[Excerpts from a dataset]

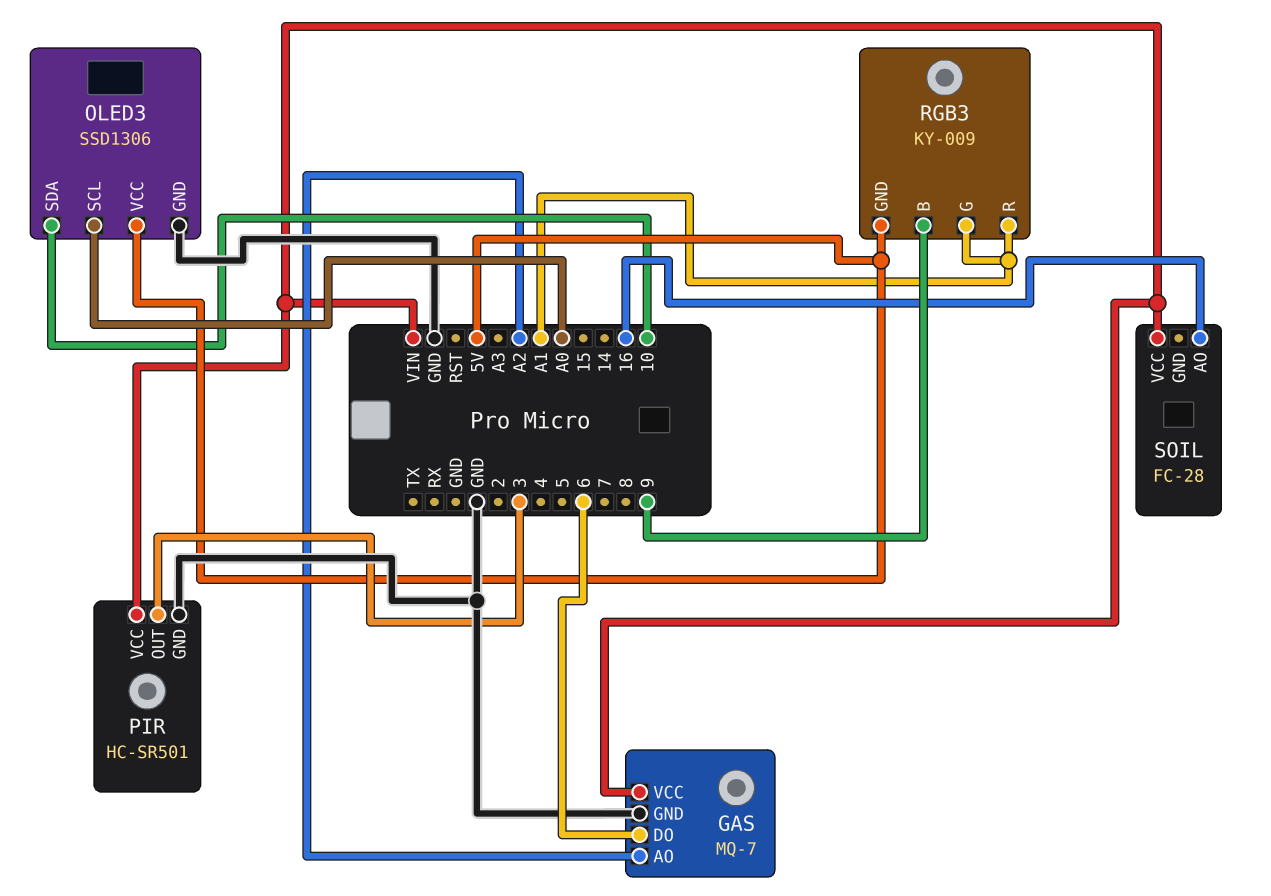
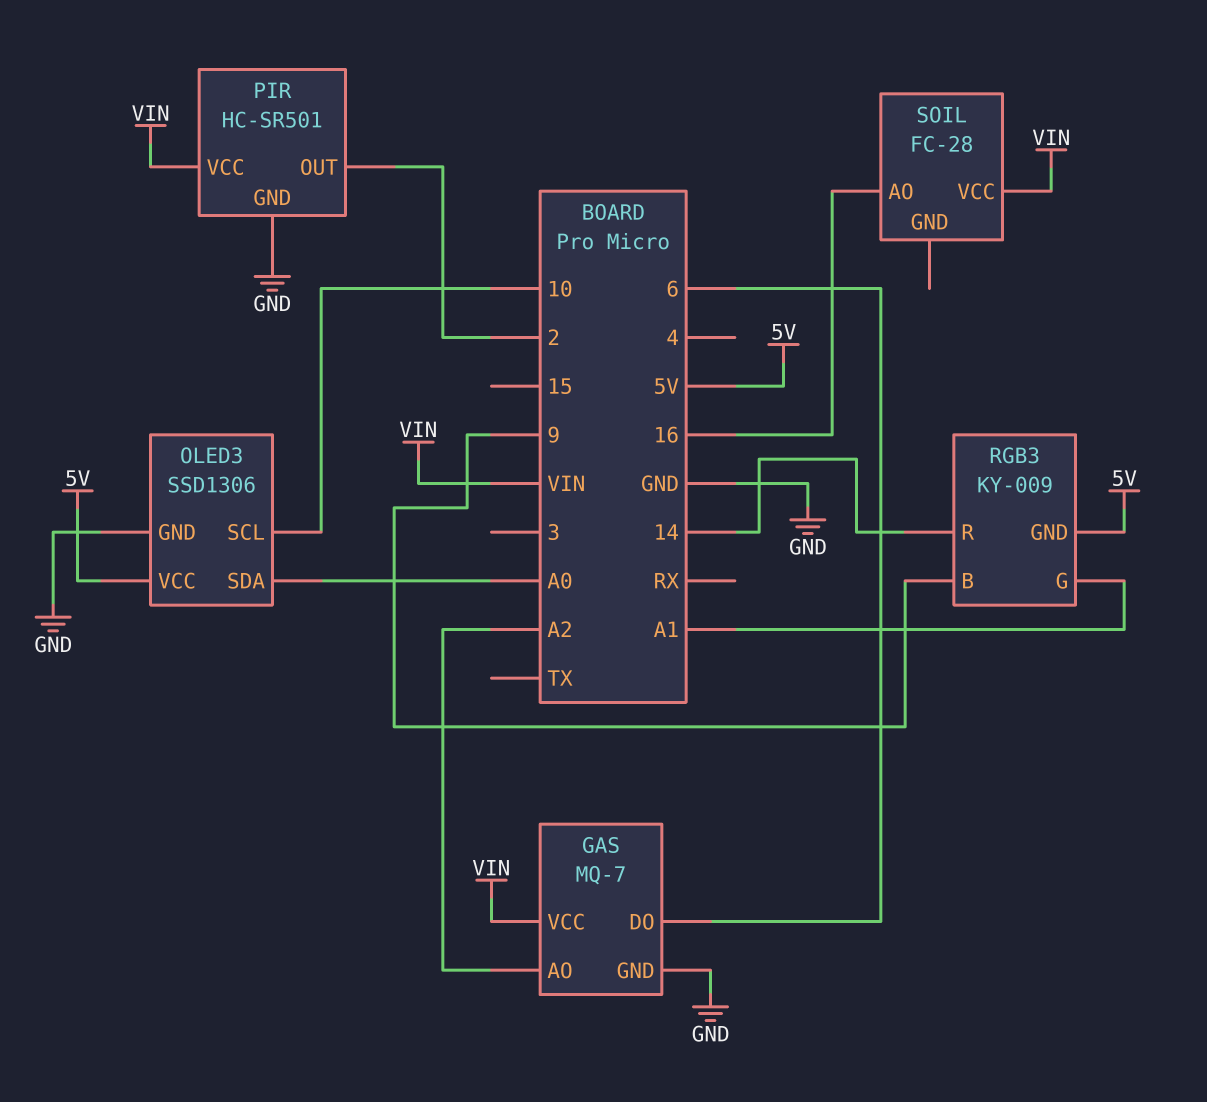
OLED3 pin SCL: A0 -> 10
OLED3 pin SDA: 10 -> A0
PIR pin OUT: 3 -> 2
RGB3 pin R: A1 -> 14

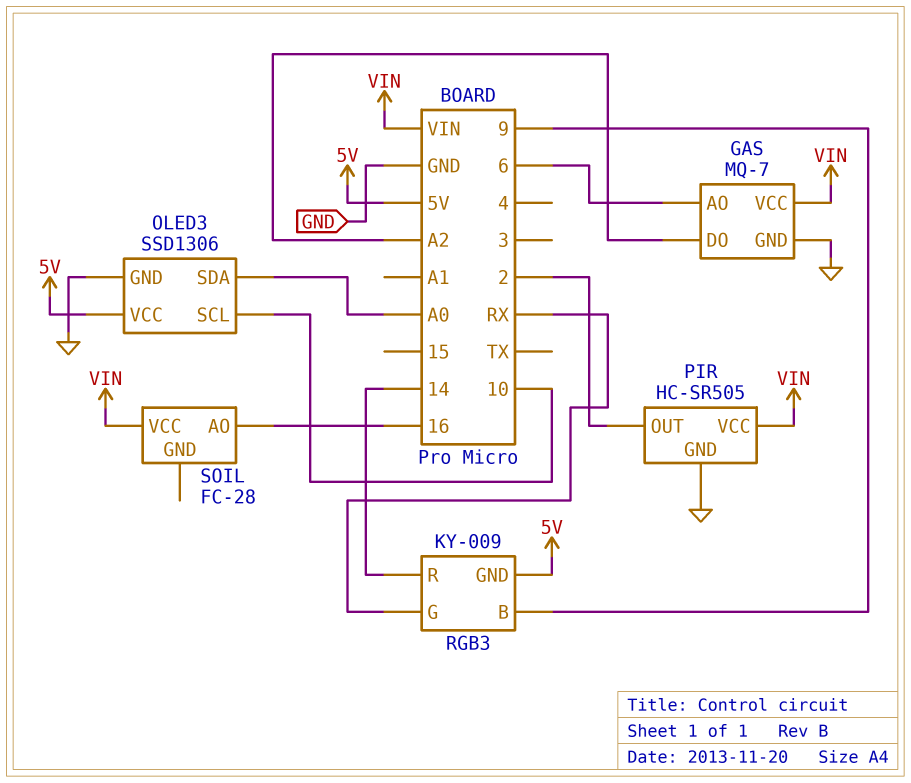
GAS pin AO: A2 -> 6
GAS pin DO: 6 -> A2
PIR: HC-SR501 -> HC-SR505
RGB3 pin G: A1 -> RX

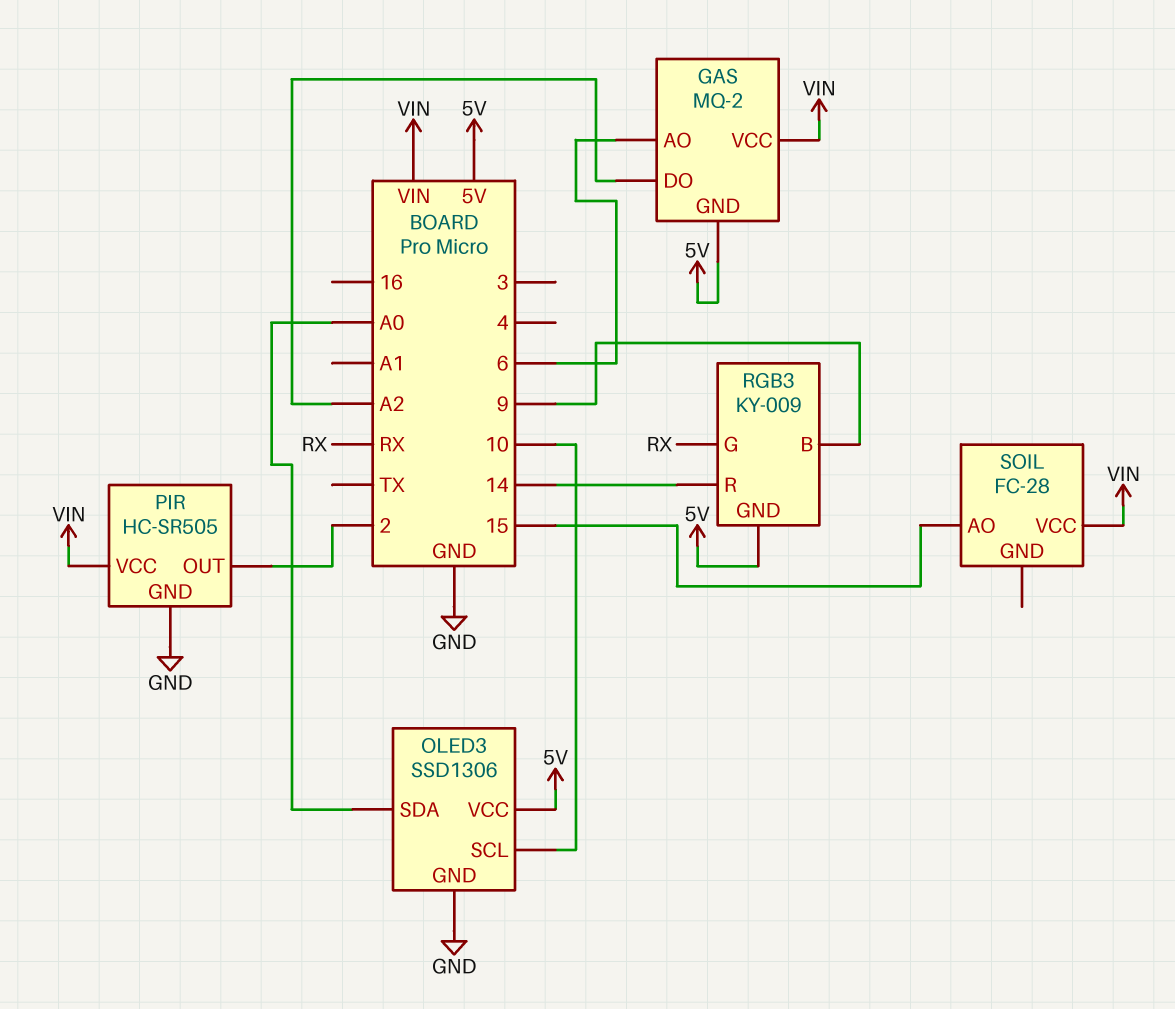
GAS: MQ-7 -> MQ-2
GAS pin GND: GND -> 5V
SOIL pin AO: 16 -> 15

• _Task statement_
The answer is the run of lines from the one with "RGB3 pin G: A1 -> RX" through the final line of the data, copied exactly, and nothing else; no pictures.

• _Result_
RGB3 pin G: A1 -> RX

GAS: MQ-7 -> MQ-2
GAS pin GND: GND -> 5V
SOIL pin AO: 16 -> 15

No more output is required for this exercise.